──────── LISTED ENTRIES ────────

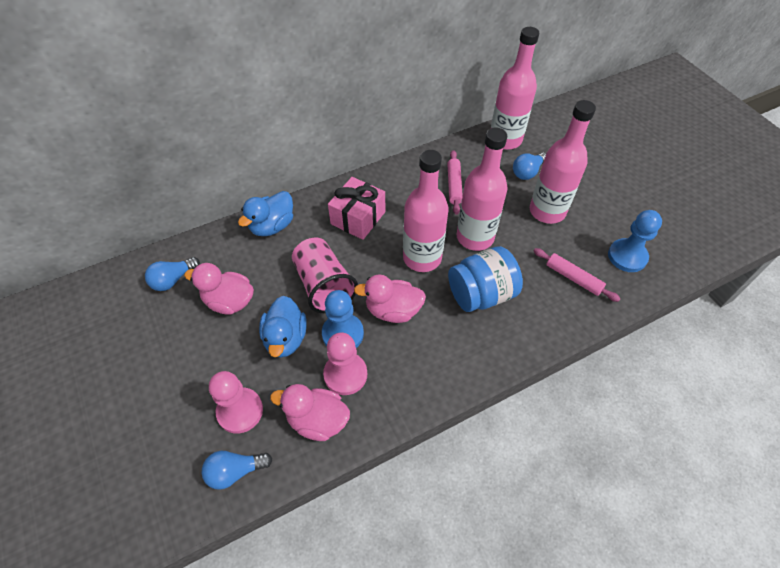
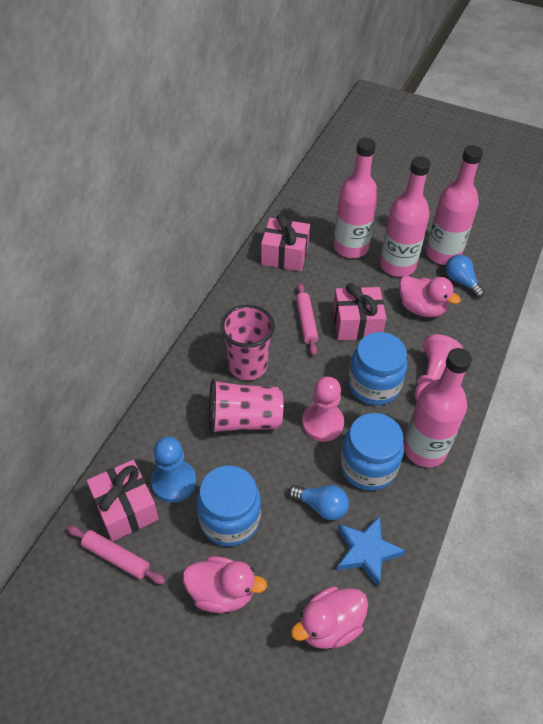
blue duck: 2 -> 0
blue jar: 1 -> 3
blue light bulb: 3 -> 2
blue pawn: 2 -> 1
blue star: 0 -> 1
pink cup: 1 -> 2
pink gift: 1 -> 3

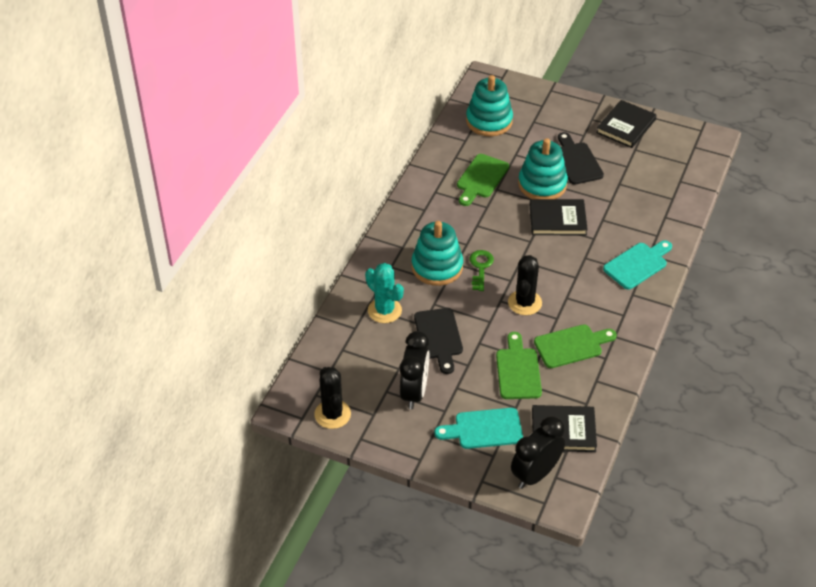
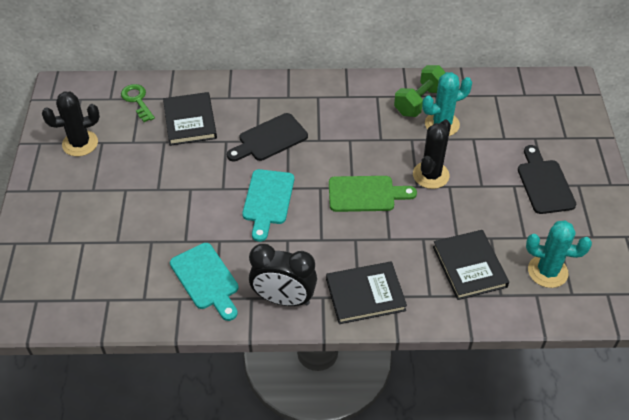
black clock: 2 -> 1
green cutting board: 3 -> 1
green dumbbell: 0 -> 1
turquoise cactus: 1 -> 2
turquoise stacking toy: 3 -> 0

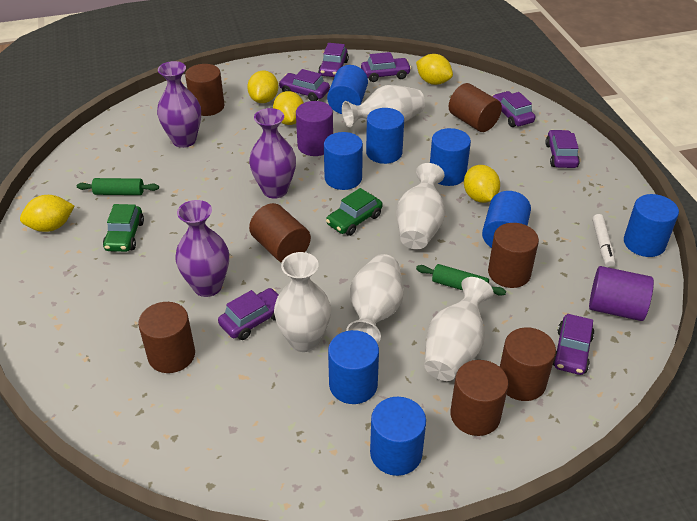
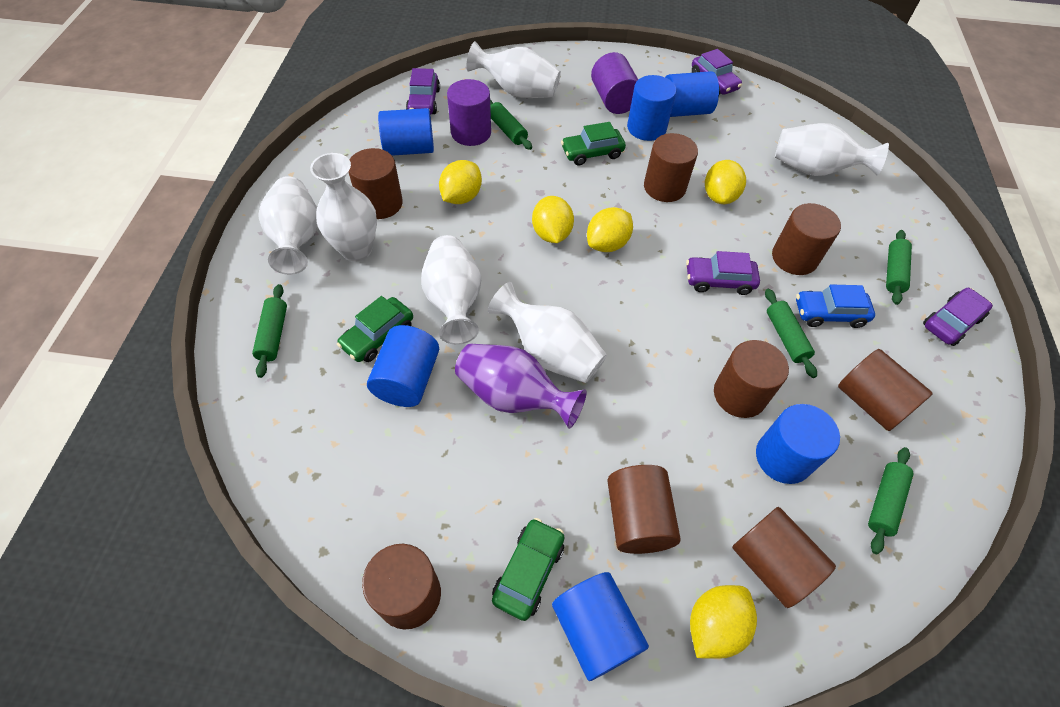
blue car: 0 -> 1
blue cylinder: 8 -> 6
brown cylinder: 7 -> 8
green car: 2 -> 3
green rolling pin: 2 -> 5
purple car: 7 -> 4
purple vase: 3 -> 1
white marker: 1 -> 0
white vase: 5 -> 6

────────

## WHAT NEEDS TO BE DONE
Could you report every line of the material that contains the string "blue"?

## RESPONSE
blue duck: 2 -> 0
blue jar: 1 -> 3
blue light bulb: 3 -> 2
blue pawn: 2 -> 1
blue star: 0 -> 1
blue car: 0 -> 1
blue cylinder: 8 -> 6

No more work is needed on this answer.